Short exercise = Reproduce verbatim the lines below, beginning with the line containing "green star: rotated 10 degrees clockwise" and continuing through the line containing "black star: moved 1 px left", both included. Leave the pictures out of your output.

Data shown =

########

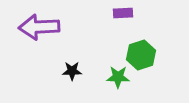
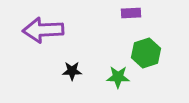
purple rectangle: moved 8 px right
purple arrow: moved 4 px right, 3 px down
green hexagon: moved 5 px right, 2 px up
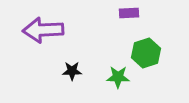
purple rectangle: moved 2 px left
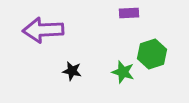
green hexagon: moved 6 px right, 1 px down
black star: rotated 12 degrees clockwise
green star: moved 5 px right, 5 px up; rotated 15 degrees clockwise
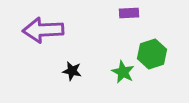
green star: rotated 10 degrees clockwise
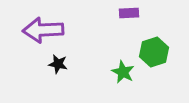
green hexagon: moved 2 px right, 2 px up
black star: moved 14 px left, 7 px up
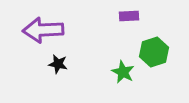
purple rectangle: moved 3 px down
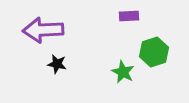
black star: moved 1 px left
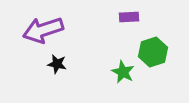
purple rectangle: moved 1 px down
purple arrow: rotated 15 degrees counterclockwise
green hexagon: moved 1 px left
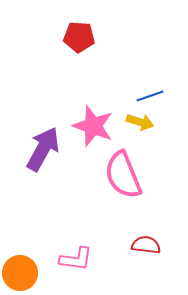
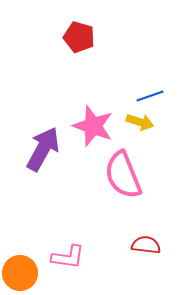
red pentagon: rotated 12 degrees clockwise
pink L-shape: moved 8 px left, 2 px up
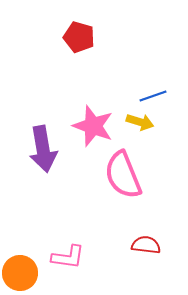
blue line: moved 3 px right
purple arrow: rotated 141 degrees clockwise
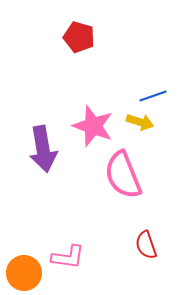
red semicircle: rotated 116 degrees counterclockwise
orange circle: moved 4 px right
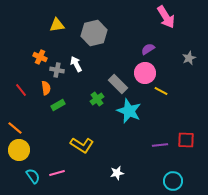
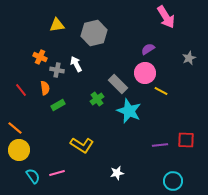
orange semicircle: moved 1 px left
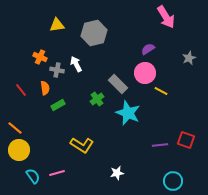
cyan star: moved 1 px left, 2 px down
red square: rotated 18 degrees clockwise
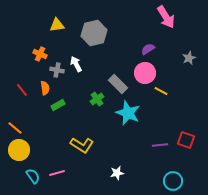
orange cross: moved 3 px up
red line: moved 1 px right
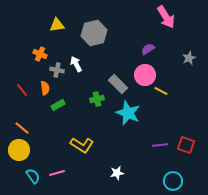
pink circle: moved 2 px down
green cross: rotated 24 degrees clockwise
orange line: moved 7 px right
red square: moved 5 px down
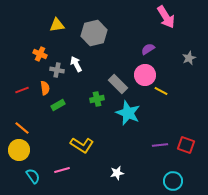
red line: rotated 72 degrees counterclockwise
pink line: moved 5 px right, 3 px up
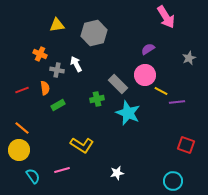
purple line: moved 17 px right, 43 px up
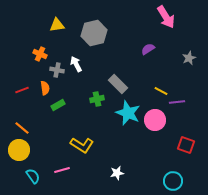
pink circle: moved 10 px right, 45 px down
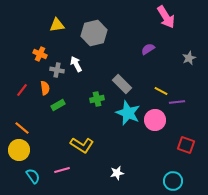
gray rectangle: moved 4 px right
red line: rotated 32 degrees counterclockwise
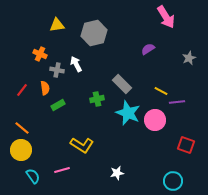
yellow circle: moved 2 px right
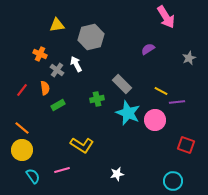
gray hexagon: moved 3 px left, 4 px down
gray cross: rotated 24 degrees clockwise
yellow circle: moved 1 px right
white star: moved 1 px down
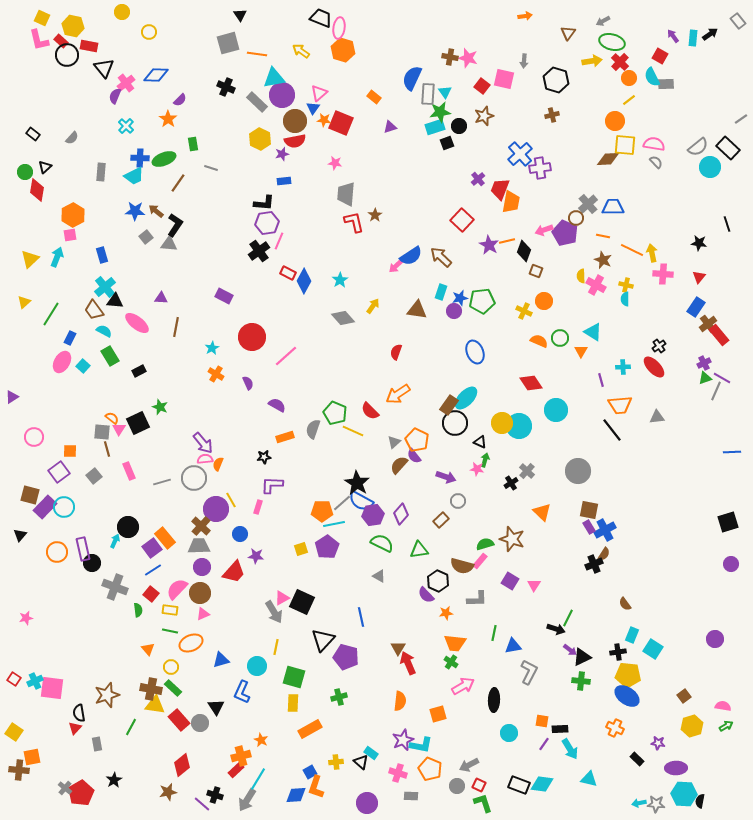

########

Written answer =
green star: rotated 10 degrees clockwise
green hexagon: moved 2 px right, 2 px up
black star: moved 14 px left, 7 px up
purple rectangle: moved 3 px down
black star: moved 1 px left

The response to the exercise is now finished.